▸ Exercise description:
Where the records below begin, start copying, and stop after the line that contains "pink rectangle: (198, 200) -> (96, 63), moved"; reproduce every line exactly but omit pictures.

▸ Records for the task:
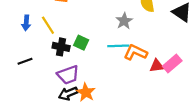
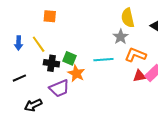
gray star: (124, 21) -> (121, 37), moved
orange L-shape: (135, 52) -> (135, 55), moved
orange star: (86, 92) -> (76, 73), moved
black arrow: (68, 94) -> (33, 105), moved

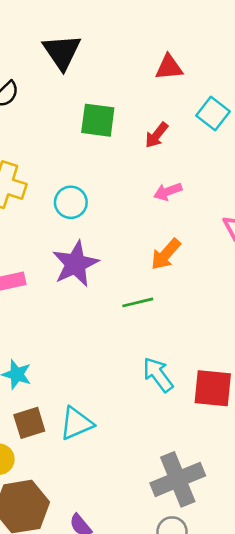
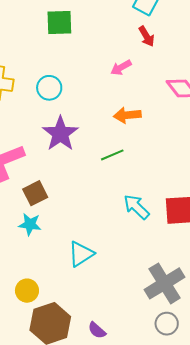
red arrow: (157, 135) -> (146, 36), moved, turned -60
orange arrow: (166, 254) -> (127, 115), turned 52
brown square: (29, 423) -> (35, 193), moved

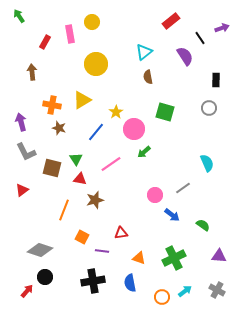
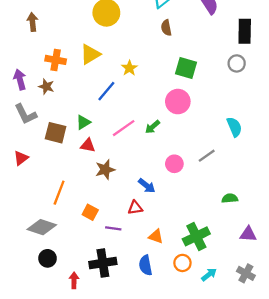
black rectangle: (216, 80) -> (245, 31), size x1.5
brown star: (59, 128) -> (46, 87), moved
pink circle: (134, 129) -> (178, 102), moved
green arrow: (144, 152) -> (152, 127), moved
green triangle: (76, 159) -> (83, 122), turned 32
orange line: (64, 210) -> (59, 193), moved
blue arrow: (172, 215) -> (147, 186), moved
green semicircle: (203, 225) -> (230, 198), turned -40
red arrow: (27, 291) -> (74, 280), moved, turned -40
orange circle: (162, 297) -> (182, 263), moved

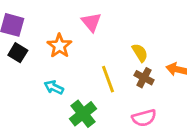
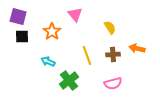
black square: (18, 53) -> (22, 36), turned -32
yellow semicircle: (140, 53) -> (110, 28), moved
brown cross: (144, 78) -> (113, 54), turned -32

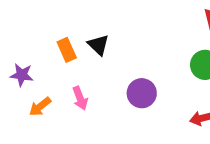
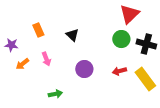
black triangle: (98, 45) -> (72, 35), moved
purple circle: (142, 93) -> (84, 69), moved

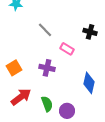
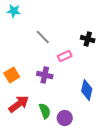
pink rectangle: (67, 49) -> (65, 56), turned -56

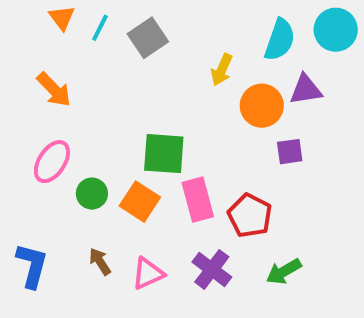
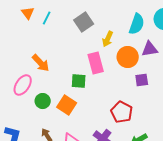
gray square: (148, 38) -> (84, 22), moved
orange arrow: (54, 90) -> (41, 63), moved
green square: (164, 154) -> (79, 81), size x0.7
pink rectangle: (198, 200) -> (96, 63), moved

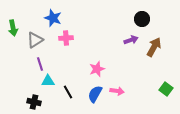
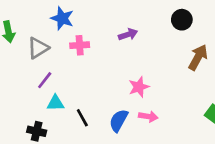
purple arrow: (131, 40) -> (128, 34), moved
purple line: (40, 64) -> (45, 80), turned 56
pink star: (97, 69) -> (139, 87), moved

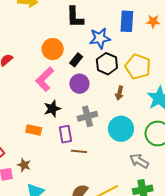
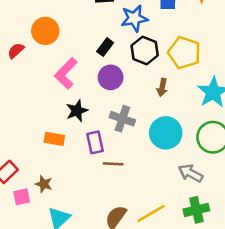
orange circle: (53, 49) -> (45, 31), moved
gray cross: (87, 116) -> (122, 119), turned 36

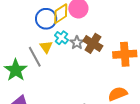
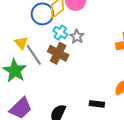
brown cross: (93, 43) -> (58, 53), moved
yellow triangle: (46, 47) -> (21, 43), moved

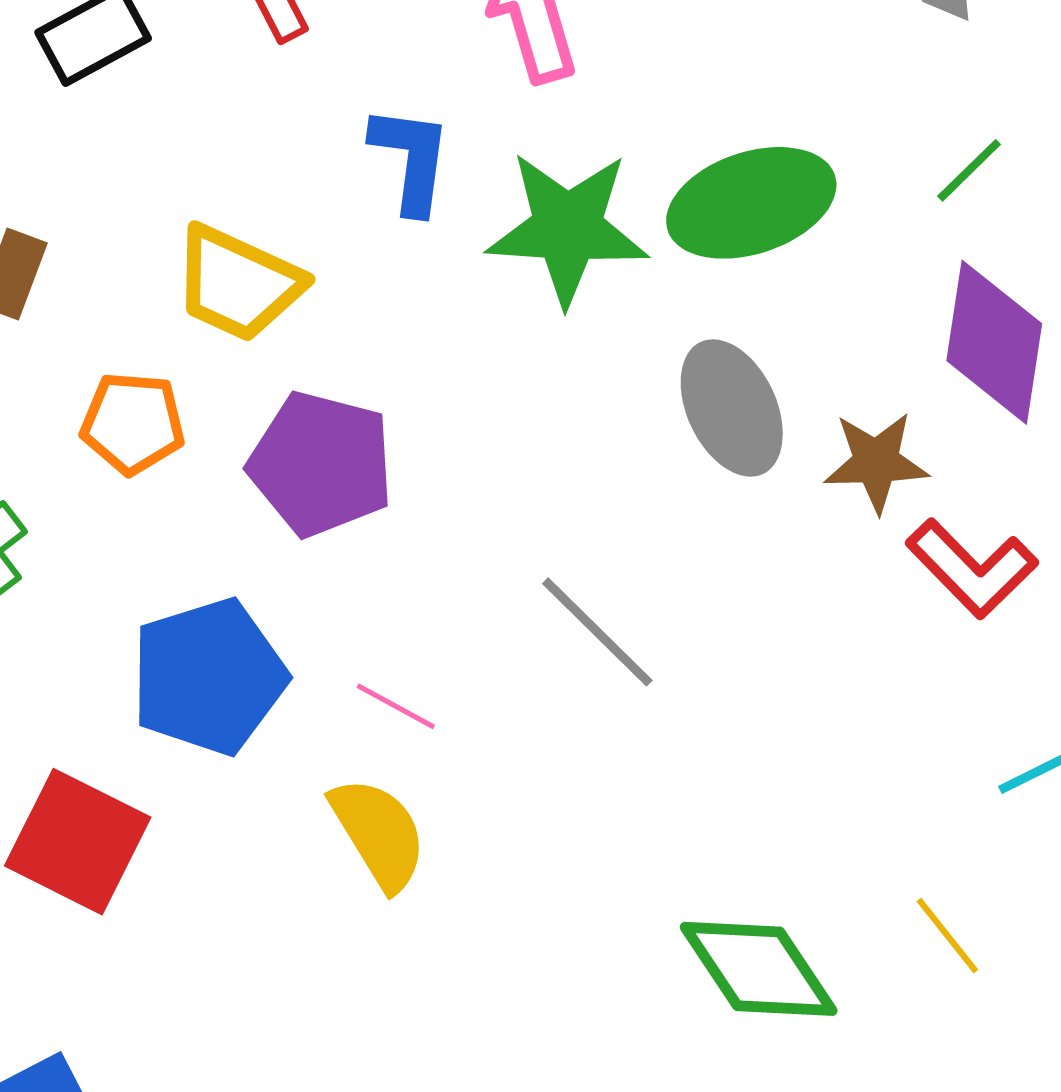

▸ Problem solution:
gray star: (124, 21) -> (121, 37), moved
orange L-shape: (135, 52) -> (135, 55), moved
orange star: (86, 92) -> (76, 73), moved
black arrow: (68, 94) -> (33, 105), moved

red arrow: (157, 135) -> (146, 36), moved, turned -60
orange arrow: (166, 254) -> (127, 115), turned 52
brown square: (29, 423) -> (35, 193), moved

black rectangle: (216, 80) -> (245, 31), size x1.5
brown star: (59, 128) -> (46, 87), moved
pink circle: (134, 129) -> (178, 102), moved
green arrow: (144, 152) -> (152, 127), moved
green triangle: (76, 159) -> (83, 122), turned 32
orange line: (64, 210) -> (59, 193), moved
blue arrow: (172, 215) -> (147, 186), moved
green semicircle: (203, 225) -> (230, 198), turned -40
red arrow: (27, 291) -> (74, 280), moved, turned -40
orange circle: (162, 297) -> (182, 263), moved

black square: (18, 53) -> (22, 36), turned -32
yellow semicircle: (140, 53) -> (110, 28), moved
brown cross: (144, 78) -> (113, 54), turned -32

black triangle: (98, 45) -> (72, 35), moved
purple circle: (142, 93) -> (84, 69), moved

pink rectangle: (67, 49) -> (65, 56), turned -56

gray square: (148, 38) -> (84, 22), moved
orange arrow: (54, 90) -> (41, 63), moved
green square: (164, 154) -> (79, 81), size x0.7
pink rectangle: (198, 200) -> (96, 63), moved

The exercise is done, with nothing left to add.